BEGIN

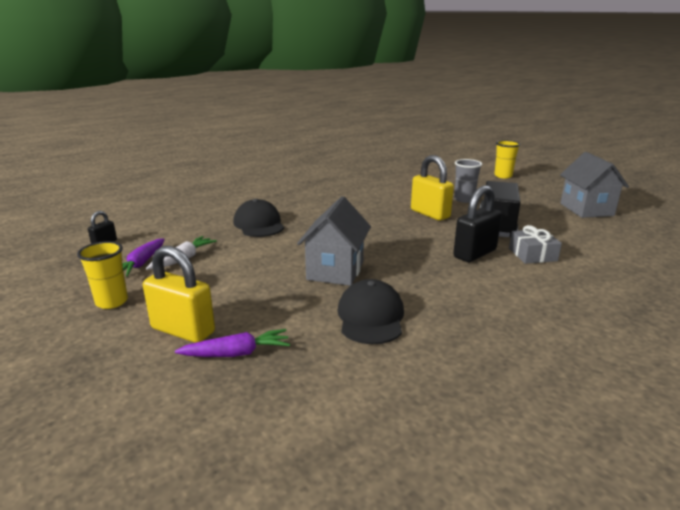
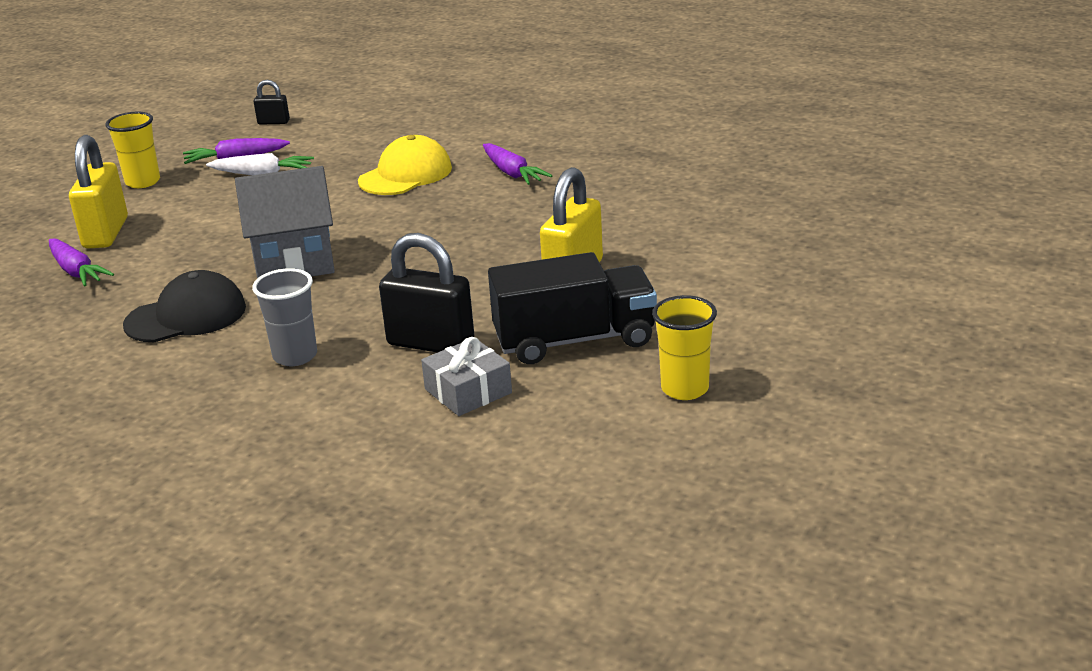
camera: 65 degrees right, 5 degrees up
(259, 224) = (405, 175): black cap -> yellow cap
(299, 204) = (512, 173): none -> purple carrot
(464, 199) = (686, 287): grey cup -> grey cup (295, 356)
(503, 176) = (904, 297): yellow cup -> yellow cup (685, 389)
(586, 209) = (773, 418): grey house -> none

END

→ What is expected:
State the count of lines holding the string "none" in the listing above, and nothing else.

→ Problem solution:
2